**** RECORD EXTRACTS ****

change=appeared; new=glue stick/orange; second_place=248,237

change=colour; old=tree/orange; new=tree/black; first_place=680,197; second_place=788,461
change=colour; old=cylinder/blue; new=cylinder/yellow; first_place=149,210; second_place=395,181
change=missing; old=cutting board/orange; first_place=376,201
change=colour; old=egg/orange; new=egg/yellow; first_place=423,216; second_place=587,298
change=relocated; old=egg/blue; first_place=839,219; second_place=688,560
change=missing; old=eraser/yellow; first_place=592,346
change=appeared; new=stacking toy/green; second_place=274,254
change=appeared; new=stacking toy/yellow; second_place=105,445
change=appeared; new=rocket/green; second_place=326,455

****
**** RECORD EXTRACTS ****

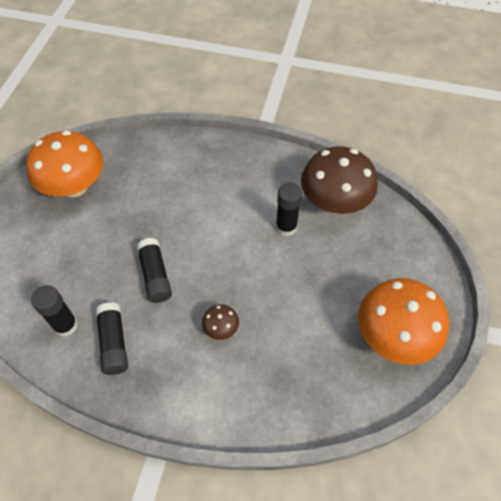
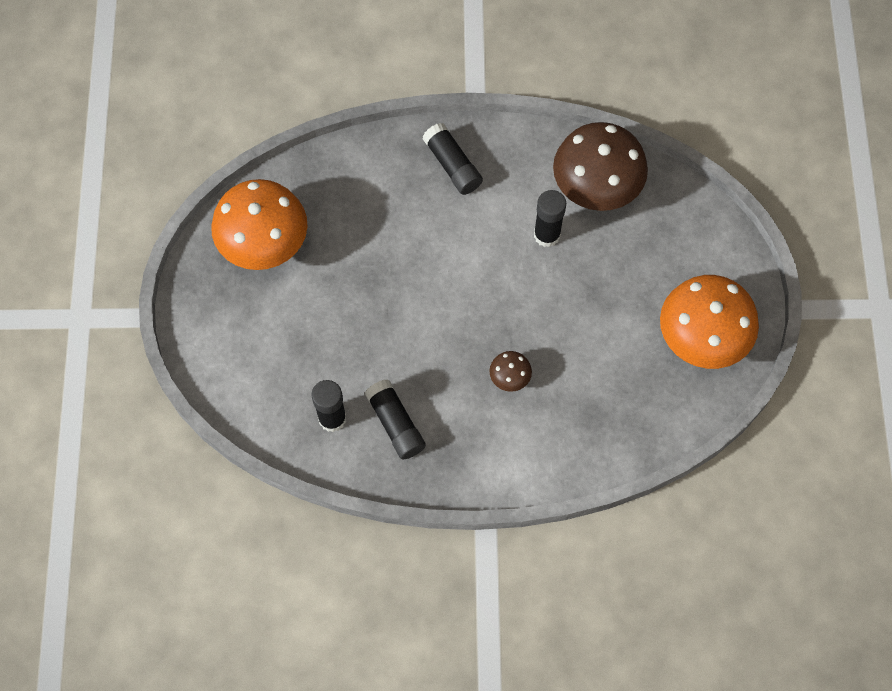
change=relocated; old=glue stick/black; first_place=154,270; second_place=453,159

****

• _WHAT TO WORK ON_
Scan the listing for "orange" and copy out each line that has it.

• _EXERCISE OUTPUT_
change=appeared; new=glue stick/orange; second_place=248,237
change=colour; old=tree/orange; new=tree/black; first_place=680,197; second_place=788,461
change=missing; old=cutting board/orange; first_place=376,201
change=colour; old=egg/orange; new=egg/yellow; first_place=423,216; second_place=587,298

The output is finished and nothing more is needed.